[Data in this exercise Boundary: Start]
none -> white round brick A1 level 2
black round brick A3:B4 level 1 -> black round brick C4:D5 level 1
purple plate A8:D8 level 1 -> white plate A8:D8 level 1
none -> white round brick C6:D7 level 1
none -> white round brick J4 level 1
[Data in this exercise Boundary: End]
--- What to work on ---
Extract every line above that contains the word "none".

--- Problem solution ---
none -> white round brick A1 level 2
none -> white round brick C6:D7 level 1
none -> white round brick J4 level 1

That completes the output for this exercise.